Materials provided:
+++++

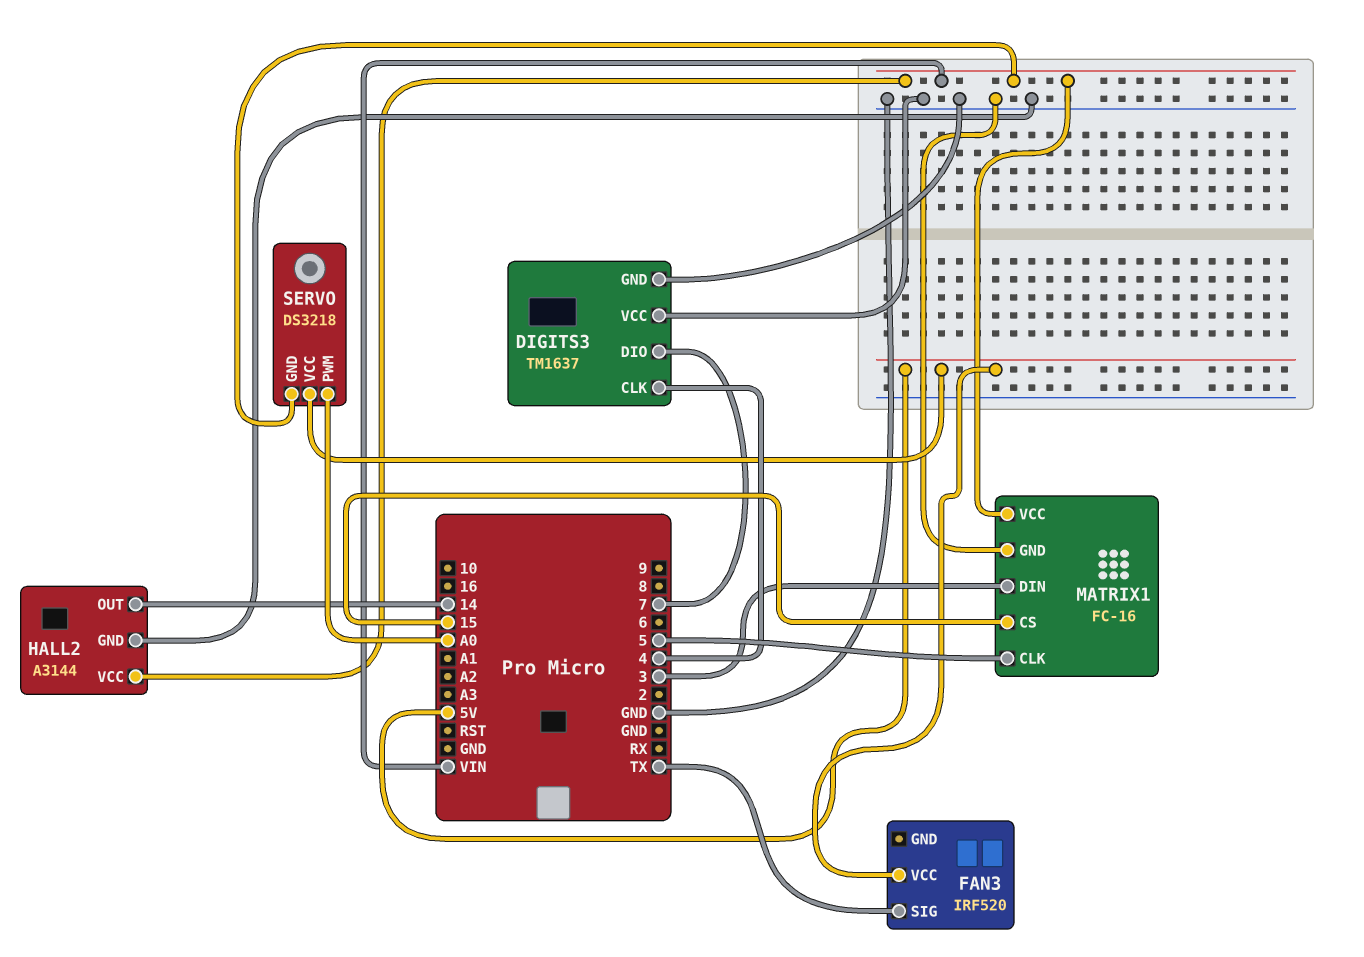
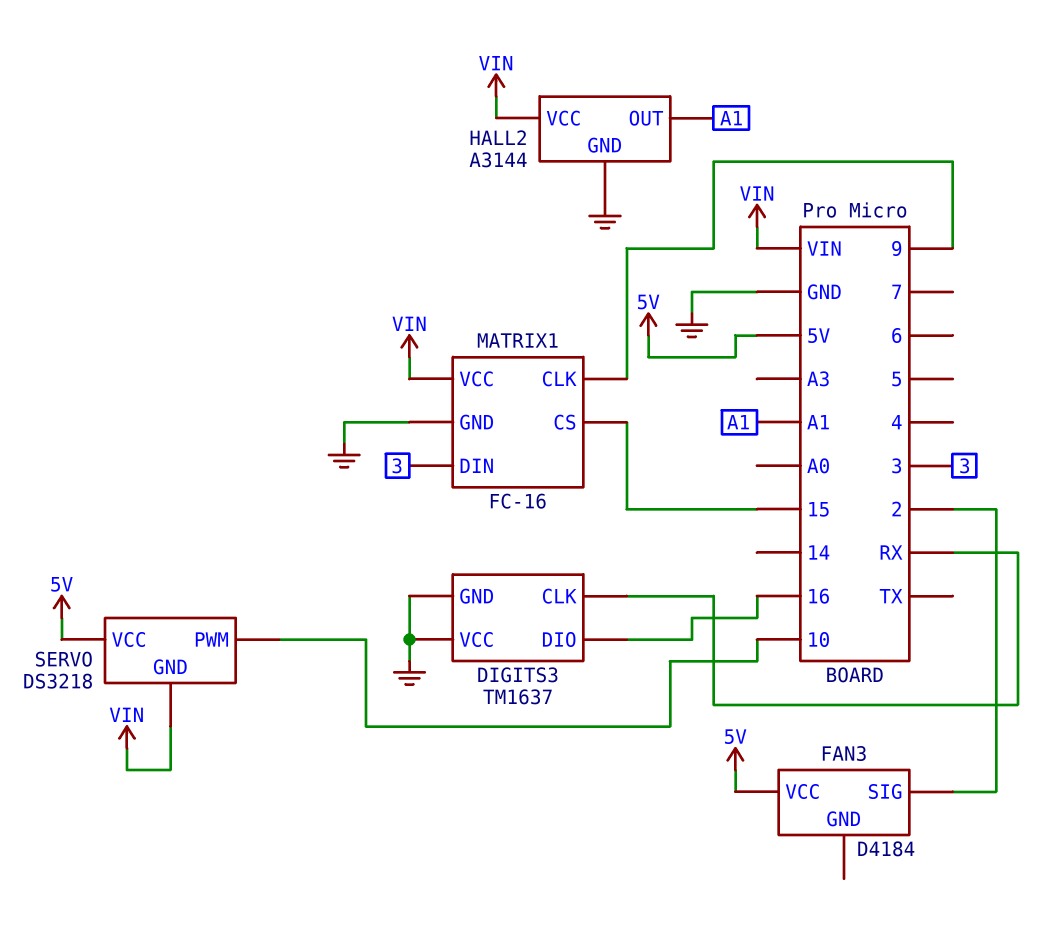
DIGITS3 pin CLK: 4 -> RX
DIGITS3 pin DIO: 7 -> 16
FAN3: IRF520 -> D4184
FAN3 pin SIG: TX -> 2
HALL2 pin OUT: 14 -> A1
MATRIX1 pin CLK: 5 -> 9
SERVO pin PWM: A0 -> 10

+++++

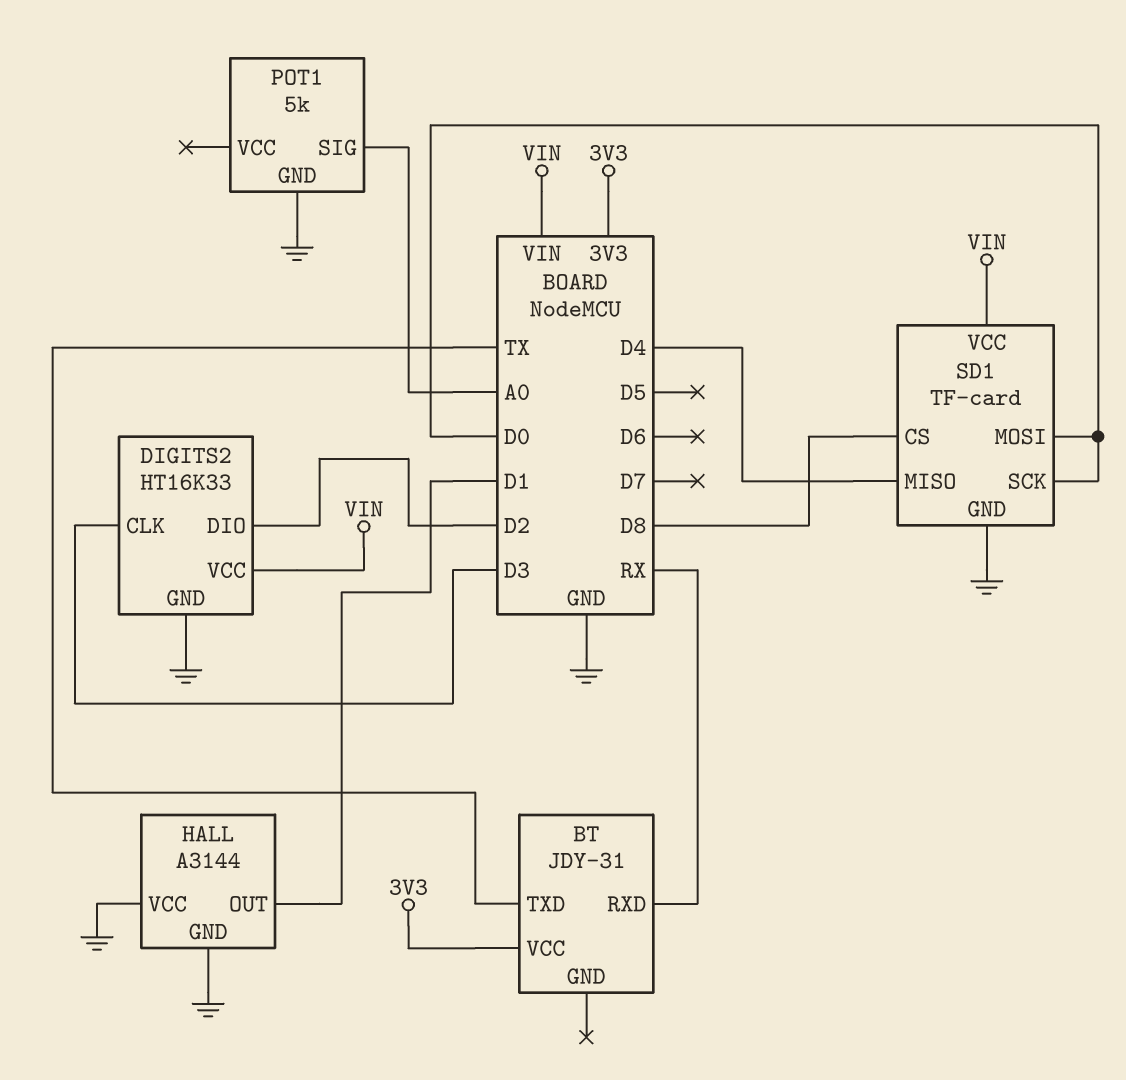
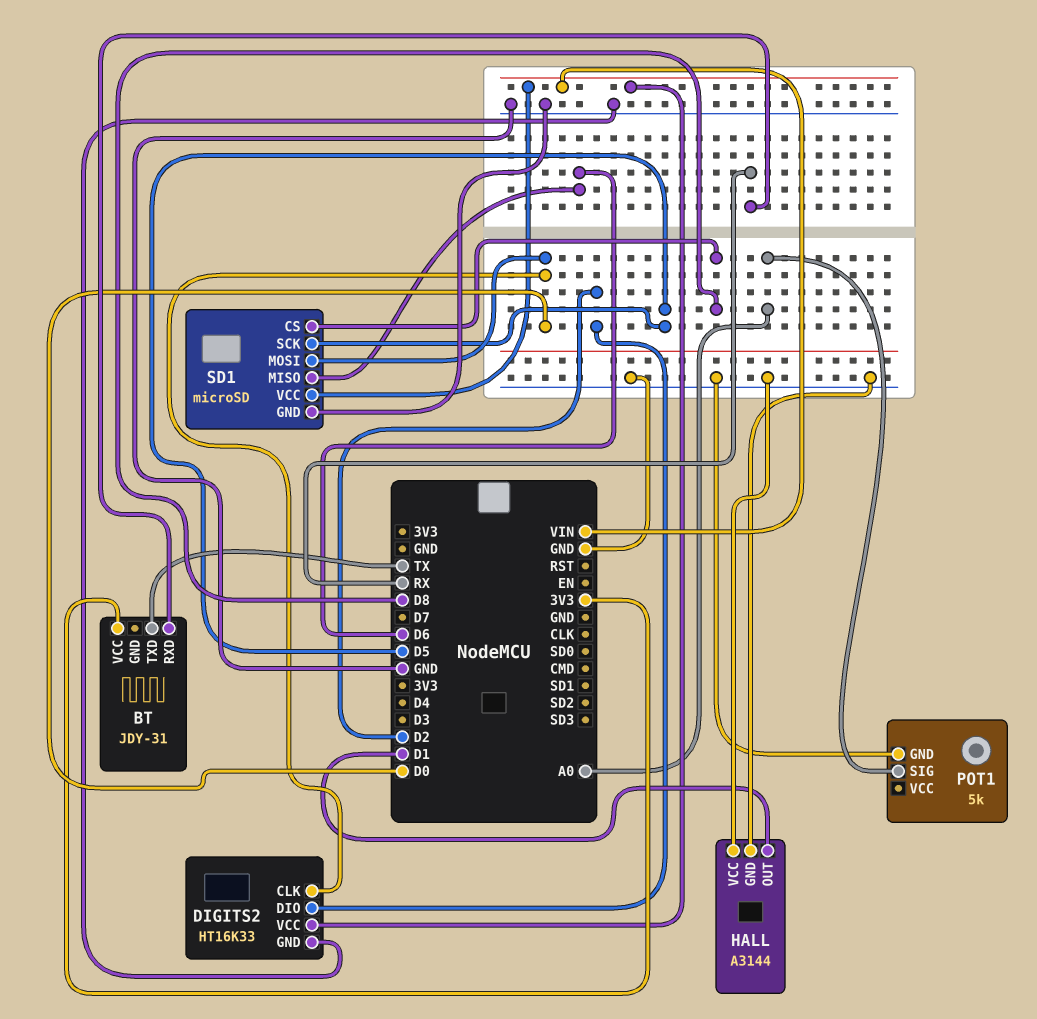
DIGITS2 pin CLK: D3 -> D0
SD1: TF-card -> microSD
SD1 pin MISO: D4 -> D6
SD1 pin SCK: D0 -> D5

+++++

Work required:
The required answer is the run of lines above, starting at the line with "SD1: TF-card -> microSD" and ending at the line with "SD1 pin SCK: D0 -> D5", reproduced exactly with both ends.

Task output:
SD1: TF-card -> microSD
SD1 pin MISO: D4 -> D6
SD1 pin SCK: D0 -> D5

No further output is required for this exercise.